* **TASK**
Exact copies of all the records are to be output.
───── GIVEN ENTRIES
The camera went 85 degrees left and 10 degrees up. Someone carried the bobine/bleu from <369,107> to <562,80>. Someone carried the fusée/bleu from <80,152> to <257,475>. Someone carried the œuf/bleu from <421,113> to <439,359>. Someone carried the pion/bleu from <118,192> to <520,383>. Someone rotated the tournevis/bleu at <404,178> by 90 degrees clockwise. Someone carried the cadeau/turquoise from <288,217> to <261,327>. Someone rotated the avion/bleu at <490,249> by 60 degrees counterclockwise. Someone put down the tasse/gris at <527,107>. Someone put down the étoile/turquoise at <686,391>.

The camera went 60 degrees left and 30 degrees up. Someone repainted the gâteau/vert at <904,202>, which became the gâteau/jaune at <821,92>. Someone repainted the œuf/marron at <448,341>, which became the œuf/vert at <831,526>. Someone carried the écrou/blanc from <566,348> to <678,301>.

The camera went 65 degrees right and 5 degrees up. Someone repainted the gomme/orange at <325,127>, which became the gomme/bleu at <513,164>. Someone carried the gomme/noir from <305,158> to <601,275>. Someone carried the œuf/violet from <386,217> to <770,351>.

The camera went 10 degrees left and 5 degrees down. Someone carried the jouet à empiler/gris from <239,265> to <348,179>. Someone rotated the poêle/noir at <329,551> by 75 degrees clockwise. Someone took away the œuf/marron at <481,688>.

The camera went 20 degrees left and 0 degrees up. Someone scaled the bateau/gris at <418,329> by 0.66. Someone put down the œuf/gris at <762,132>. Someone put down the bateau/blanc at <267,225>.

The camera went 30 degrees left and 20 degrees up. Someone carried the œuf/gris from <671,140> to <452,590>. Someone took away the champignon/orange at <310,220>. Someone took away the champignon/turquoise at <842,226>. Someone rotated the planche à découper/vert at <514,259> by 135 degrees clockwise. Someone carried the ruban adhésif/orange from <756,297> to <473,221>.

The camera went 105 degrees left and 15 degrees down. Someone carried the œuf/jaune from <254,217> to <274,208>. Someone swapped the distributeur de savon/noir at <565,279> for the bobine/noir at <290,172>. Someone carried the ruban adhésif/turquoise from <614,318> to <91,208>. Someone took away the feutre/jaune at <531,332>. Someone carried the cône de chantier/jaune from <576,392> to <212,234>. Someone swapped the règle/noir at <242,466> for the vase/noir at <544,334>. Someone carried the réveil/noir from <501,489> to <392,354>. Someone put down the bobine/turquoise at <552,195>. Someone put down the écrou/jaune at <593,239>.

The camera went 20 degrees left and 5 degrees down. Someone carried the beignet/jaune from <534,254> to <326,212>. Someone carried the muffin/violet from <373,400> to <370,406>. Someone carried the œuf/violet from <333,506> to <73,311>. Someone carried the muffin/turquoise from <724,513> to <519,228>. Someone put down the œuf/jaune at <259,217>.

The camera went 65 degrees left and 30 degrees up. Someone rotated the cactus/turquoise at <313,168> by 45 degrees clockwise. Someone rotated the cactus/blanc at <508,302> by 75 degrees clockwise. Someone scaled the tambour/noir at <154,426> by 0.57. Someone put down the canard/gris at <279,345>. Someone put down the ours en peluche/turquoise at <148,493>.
──────────
* **EXERCISE ANSWER**
The camera went 85 degrees left and 10 degrees up. Someone carried the bobine/bleu from <369,107> to <562,80>. Someone carried the fusée/bleu from <80,152> to <257,475>. Someone carried the œuf/bleu from <421,113> to <439,359>. Someone carried the pion/bleu from <118,192> to <520,383>. Someone rotated the tournevis/bleu at <404,178> by 90 degrees clockwise. Someone carried the cadeau/turquoise from <288,217> to <261,327>. Someone rotated the avion/bleu at <490,249> by 60 degrees counterclockwise. Someone put down the tasse/gris at <527,107>. Someone put down the étoile/turquoise at <686,391>.

The camera went 60 degrees left and 30 degrees up. Someone repainted the gâteau/vert at <904,202>, which became the gâteau/jaune at <821,92>. Someone repainted the œuf/marron at <448,341>, which became the œuf/vert at <831,526>. Someone carried the écrou/blanc from <566,348> to <678,301>.

The camera went 65 degrees right and 5 degrees up. Someone repainted the gomme/orange at <325,127>, which became the gomme/bleu at <513,164>. Someone carried the gomme/noir from <305,158> to <601,275>. Someone carried the œuf/violet from <386,217> to <770,351>.

The camera went 10 degrees left and 5 degrees down. Someone carried the jouet à empiler/gris from <239,265> to <348,179>. Someone rotated the poêle/noir at <329,551> by 75 degrees clockwise. Someone took away the œuf/marron at <481,688>.

The camera went 20 degrees left and 0 degrees up. Someone scaled the bateau/gris at <418,329> by 0.66. Someone put down the œuf/gris at <762,132>. Someone put down the bateau/blanc at <267,225>.

The camera went 30 degrees left and 20 degrees up. Someone carried the œuf/gris from <671,140> to <452,590>. Someone took away the champignon/orange at <310,220>. Someone took away the champignon/turquoise at <842,226>. Someone rotated the planche à découper/vert at <514,259> by 135 degrees clockwise. Someone carried the ruban adhésif/orange from <756,297> to <473,221>.

The camera went 105 degrees left and 15 degrees down. Someone carried the œuf/jaune from <254,217> to <274,208>. Someone swapped the distributeur de savon/noir at <565,279> for the bobine/noir at <290,172>. Someone carried the ruban adhésif/turquoise from <614,318> to <91,208>. Someone took away the feutre/jaune at <531,332>. Someone carried the cône de chantier/jaune from <576,392> to <212,234>. Someone swapped the règle/noir at <242,466> for the vase/noir at <544,334>. Someone carried the réveil/noir from <501,489> to <392,354>. Someone put down the bobine/turquoise at <552,195>. Someone put down the écrou/jaune at <593,239>.

The camera went 20 degrees left and 5 degrees down. Someone carried the beignet/jaune from <534,254> to <326,212>. Someone carried the muffin/violet from <373,400> to <370,406>. Someone carried the œuf/violet from <333,506> to <73,311>. Someone carried the muffin/turquoise from <724,513> to <519,228>. Someone put down the œuf/jaune at <259,217>.

The camera went 65 degrees left and 30 degrees up. Someone rotated the cactus/turquoise at <313,168> by 45 degrees clockwise. Someone rotated the cactus/blanc at <508,302> by 75 degrees clockwise. Someone scaled the tambour/noir at <154,426> by 0.57. Someone put down the canard/gris at <279,345>. Someone put down the ours en peluche/turquoise at <148,493>.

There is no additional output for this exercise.